What the task asks:
Give the data again exactly, without images.

Material supplied:
▬▬▬

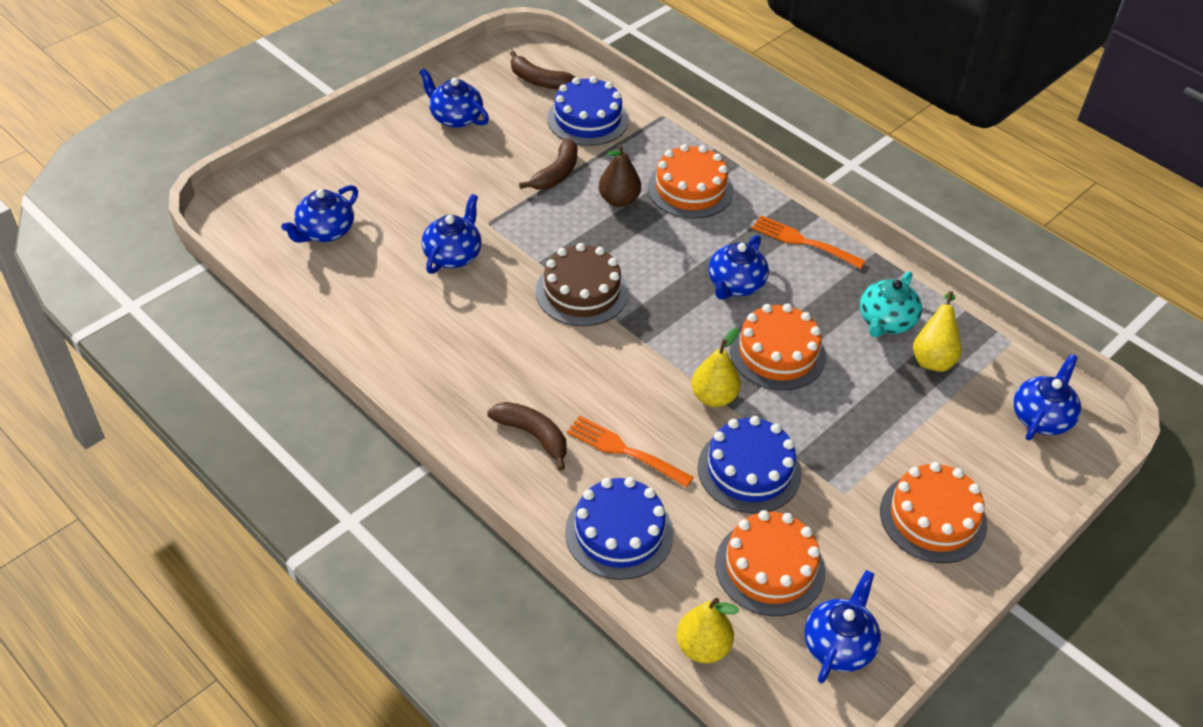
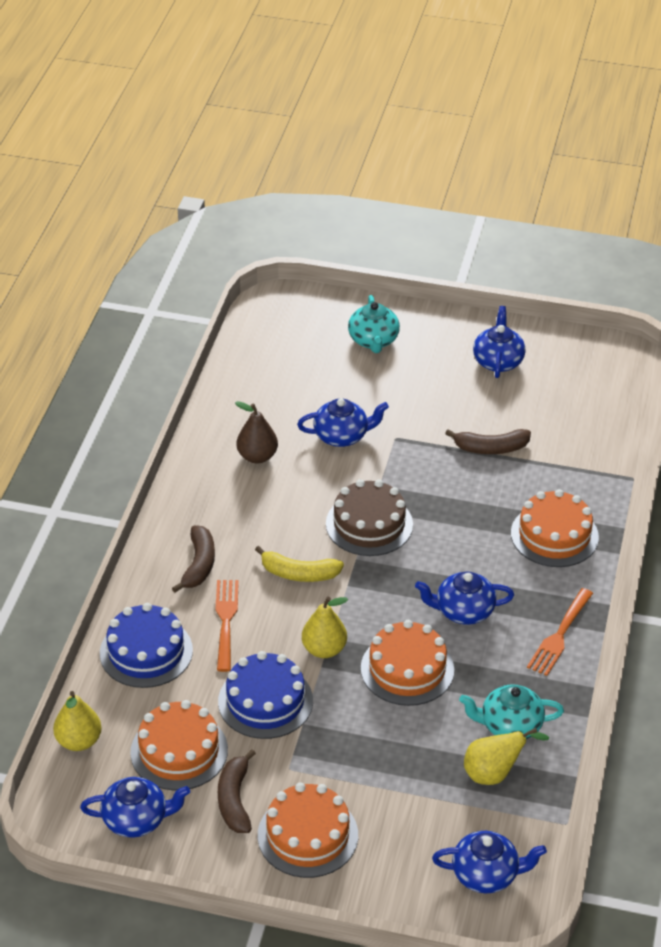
camera: 60 degrees right, 5 degrees down
blue teapot [281,185,358,243] -> none
brown banana [510,51,575,89] -> brown banana moved to [218,749,256,833]
blue cake [547,76,629,146] -> none
brown pear [599,145,641,207] -> brown pear moved to [235,401,278,463]
orange fork [752,215,866,269] -> orange fork turned 150 degrees counterclockwise [527,588,593,676]
none -> yellow banana [255,546,344,582]
none -> turquoise teapot [348,295,400,353]

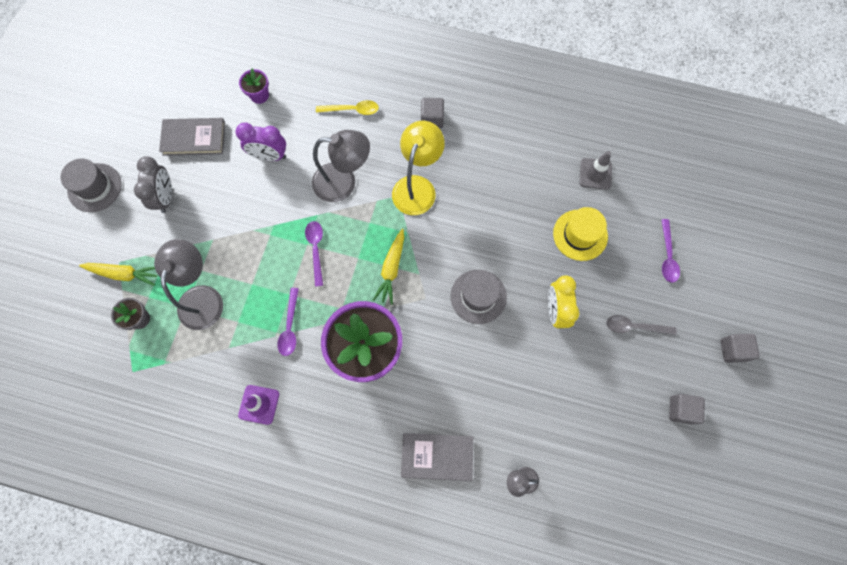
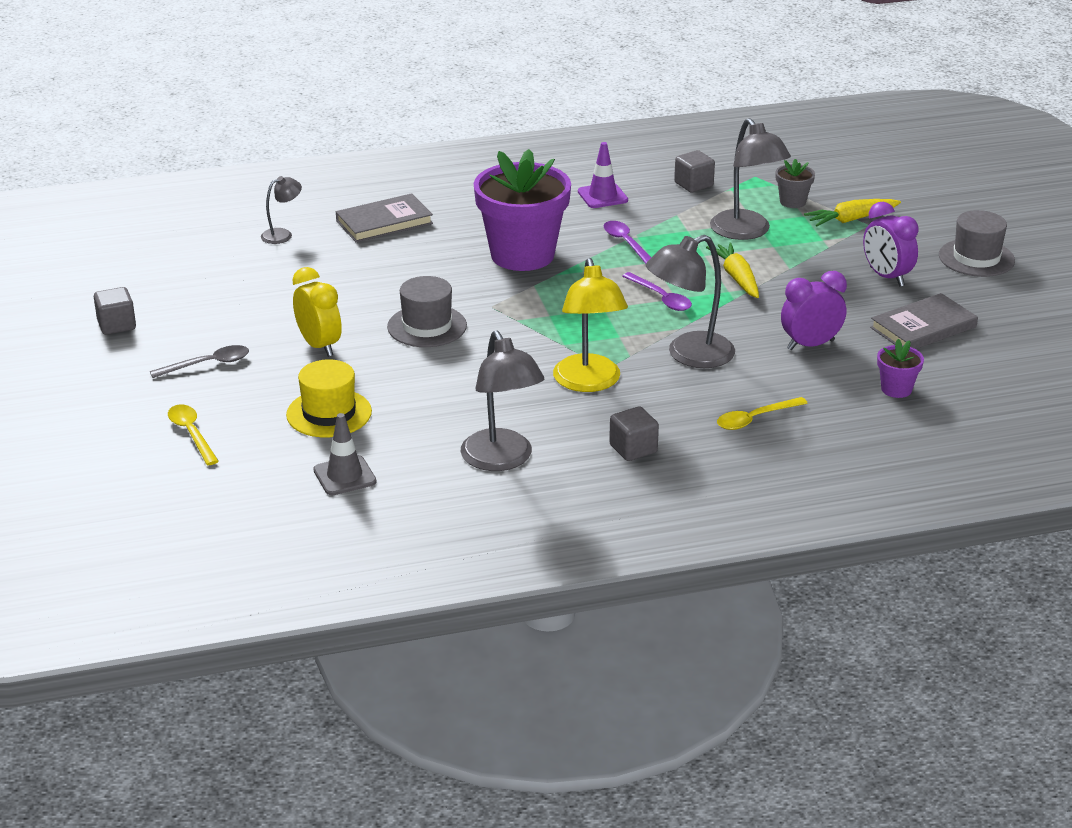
camera: 150 degrees right, 40 degrees down
grey clock [134,156,172,213] -> purple clock [863,202,919,287]
yellow carrot [373,229,404,305] -> yellow carrot moved to [706,242,759,298]
purple spoon [662,219,680,283] -> yellow spoon [168,404,219,465]
grey cube [720,334,760,363] -> grey cube moved to [674,150,715,192]
none -> grey lamp [461,331,545,471]

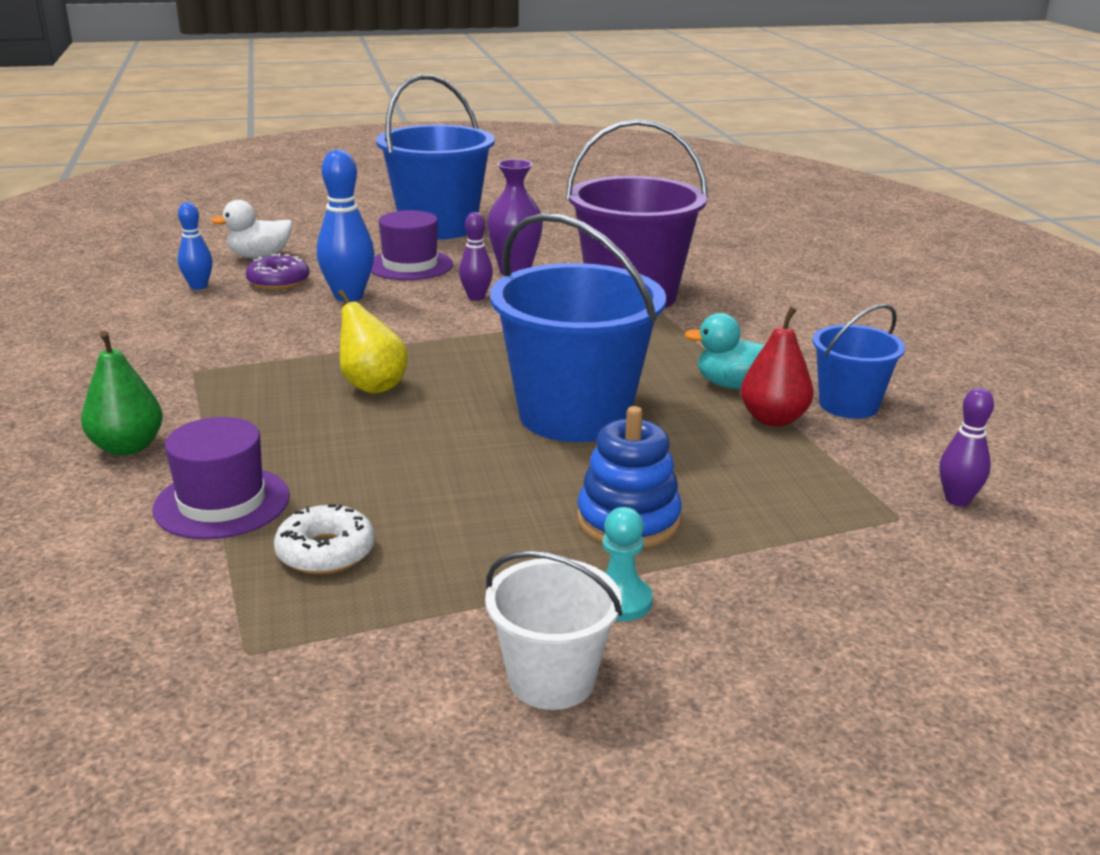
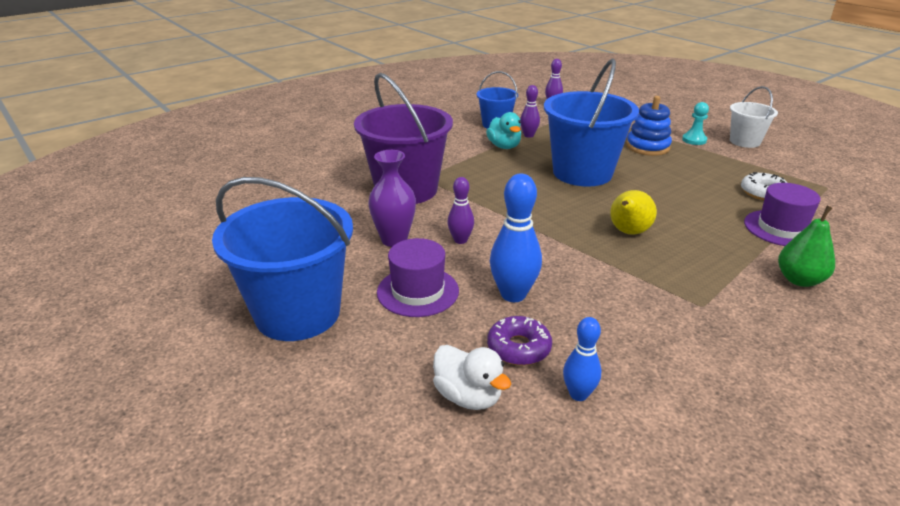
camera: 115 degrees left, 5 degrees up
red pear [740,307,814,427] -> purple bowling pin [520,85,540,138]

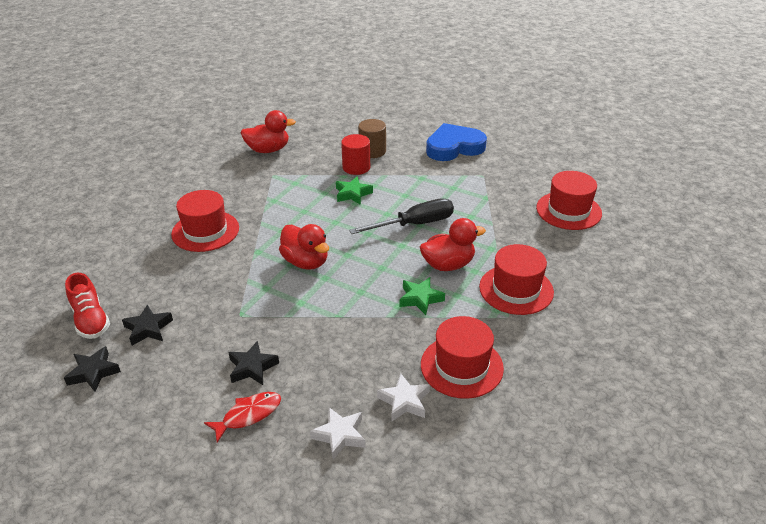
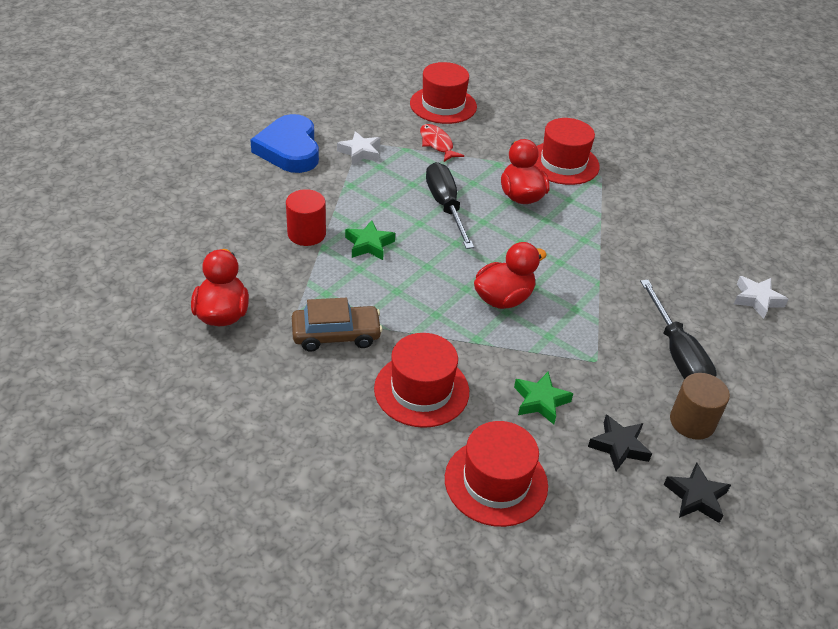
camera: 85 degrees left, 5 degrees up
red shoe [65,273,110,339] -> none
red fish [204,392,281,443] -> red fish moved to [420,124,464,162]
black star [228,341,279,385] -> black screwdriver [640,280,717,379]
brown cylinder [358,119,386,158] -> brown cylinder moved to [670,373,730,440]
white star [377,373,430,422] -> white star moved to [337,131,380,165]
green star [400,277,445,315] -> green star moved to [514,372,573,424]
red hat [421,316,504,399] -> red hat moved to [445,421,548,527]
none -> brown car [292,298,383,352]

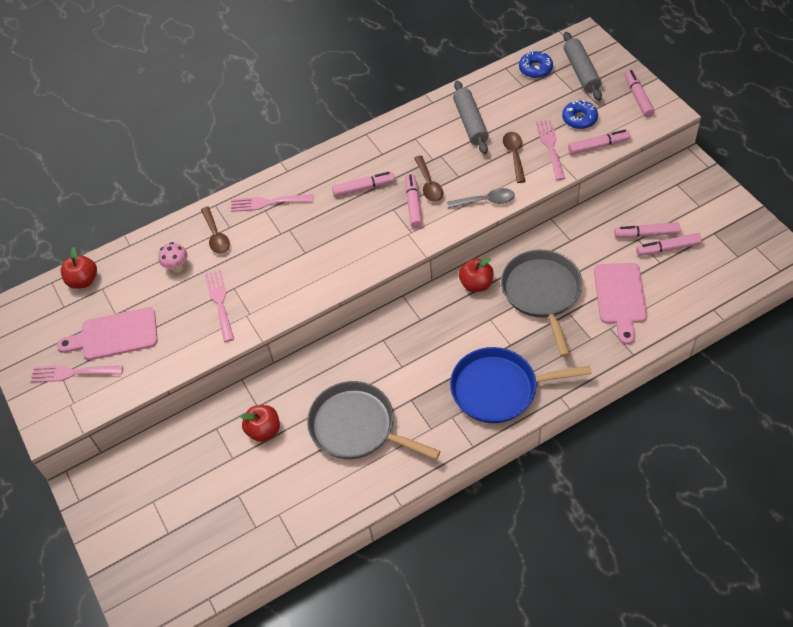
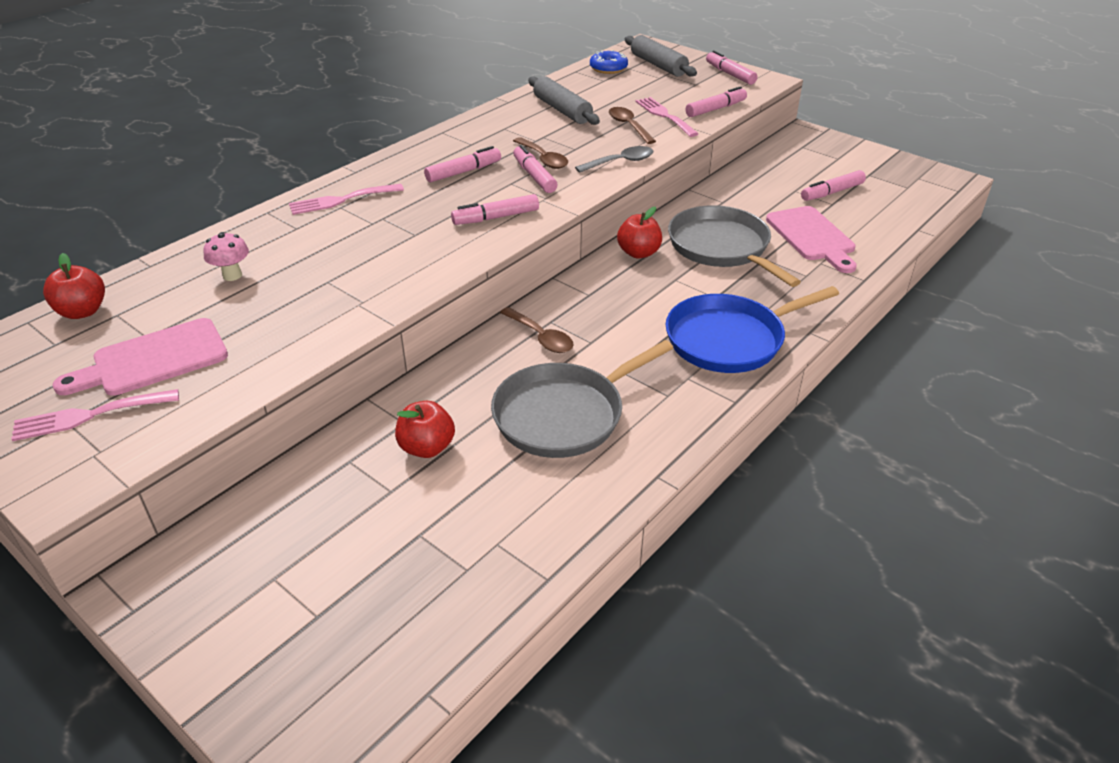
camera: 25 degrees left, 15 degrees down
brown spoon [201,207,230,254] -> brown spoon moved to [500,307,574,353]
pink fork [205,270,234,342] -> none
grey pan [307,381,441,460] -> grey pan turned 45 degrees counterclockwise [491,340,673,458]
blue donut [562,100,598,129] -> none
pink marker [614,222,680,238] -> pink marker moved to [451,194,539,225]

▬▬▬

Task response:
camera: 60 degrees right, 5 degrees down
blue teapot [281,185,358,243] -> none
brown banana [510,51,575,89] -> brown banana moved to [218,749,256,833]
blue cake [547,76,629,146] -> none
brown pear [599,145,641,207] -> brown pear moved to [235,401,278,463]
orange fork [752,215,866,269] -> orange fork turned 150 degrees counterclockwise [527,588,593,676]
none -> yellow banana [255,546,344,582]
none -> turquoise teapot [348,295,400,353]

camera: 150 degrees right, 40 degrees down
grey clock [134,156,172,213] -> purple clock [863,202,919,287]
yellow carrot [373,229,404,305] -> yellow carrot moved to [706,242,759,298]
purple spoon [662,219,680,283] -> yellow spoon [168,404,219,465]
grey cube [720,334,760,363] -> grey cube moved to [674,150,715,192]
none -> grey lamp [461,331,545,471]

camera: 115 degrees left, 5 degrees up
red pear [740,307,814,427] -> purple bowling pin [520,85,540,138]

camera: 85 degrees left, 5 degrees up
red shoe [65,273,110,339] -> none
red fish [204,392,281,443] -> red fish moved to [420,124,464,162]
black star [228,341,279,385] -> black screwdriver [640,280,717,379]
brown cylinder [358,119,386,158] -> brown cylinder moved to [670,373,730,440]
white star [377,373,430,422] -> white star moved to [337,131,380,165]
green star [400,277,445,315] -> green star moved to [514,372,573,424]
red hat [421,316,504,399] -> red hat moved to [445,421,548,527]
none -> brown car [292,298,383,352]

camera: 25 degrees left, 15 degrees down
brown spoon [201,207,230,254] -> brown spoon moved to [500,307,574,353]
pink fork [205,270,234,342] -> none
grey pan [307,381,441,460] -> grey pan turned 45 degrees counterclockwise [491,340,673,458]
blue donut [562,100,598,129] -> none
pink marker [614,222,680,238] -> pink marker moved to [451,194,539,225]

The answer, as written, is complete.